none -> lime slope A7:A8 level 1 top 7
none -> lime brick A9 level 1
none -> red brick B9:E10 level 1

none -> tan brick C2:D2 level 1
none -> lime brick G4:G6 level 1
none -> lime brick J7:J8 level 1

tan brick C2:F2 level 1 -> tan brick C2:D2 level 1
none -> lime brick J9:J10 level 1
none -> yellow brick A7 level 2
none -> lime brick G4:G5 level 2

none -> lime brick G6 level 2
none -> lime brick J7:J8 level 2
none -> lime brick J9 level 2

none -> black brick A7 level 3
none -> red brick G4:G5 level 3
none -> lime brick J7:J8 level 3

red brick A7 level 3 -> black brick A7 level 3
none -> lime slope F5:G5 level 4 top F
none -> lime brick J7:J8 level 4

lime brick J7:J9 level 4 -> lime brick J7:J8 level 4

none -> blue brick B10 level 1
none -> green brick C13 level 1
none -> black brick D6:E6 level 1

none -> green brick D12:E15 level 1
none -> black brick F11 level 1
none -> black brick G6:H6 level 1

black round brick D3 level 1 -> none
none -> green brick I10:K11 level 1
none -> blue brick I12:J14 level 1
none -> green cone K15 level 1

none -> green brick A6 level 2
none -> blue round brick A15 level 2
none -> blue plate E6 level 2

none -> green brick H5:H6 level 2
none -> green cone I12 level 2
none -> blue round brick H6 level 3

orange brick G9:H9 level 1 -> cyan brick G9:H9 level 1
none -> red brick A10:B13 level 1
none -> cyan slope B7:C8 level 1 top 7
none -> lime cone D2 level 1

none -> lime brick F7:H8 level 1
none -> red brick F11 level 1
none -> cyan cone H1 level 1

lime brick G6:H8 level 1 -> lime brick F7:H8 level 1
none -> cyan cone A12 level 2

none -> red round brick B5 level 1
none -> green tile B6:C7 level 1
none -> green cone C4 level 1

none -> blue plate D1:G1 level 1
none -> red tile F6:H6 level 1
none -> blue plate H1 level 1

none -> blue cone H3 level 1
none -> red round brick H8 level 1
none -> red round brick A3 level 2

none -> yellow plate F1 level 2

.....

- [Exercise aim]:
Everything from the line containing "none -> green cone C4 level 1" to the end of the records must be written out exactly; include both of those lines and no others.

- [Task result]:
none -> green cone C4 level 1

none -> blue plate D1:G1 level 1
none -> red tile F6:H6 level 1
none -> blue plate H1 level 1

none -> blue cone H3 level 1
none -> red round brick H8 level 1
none -> red round brick A3 level 2

none -> yellow plate F1 level 2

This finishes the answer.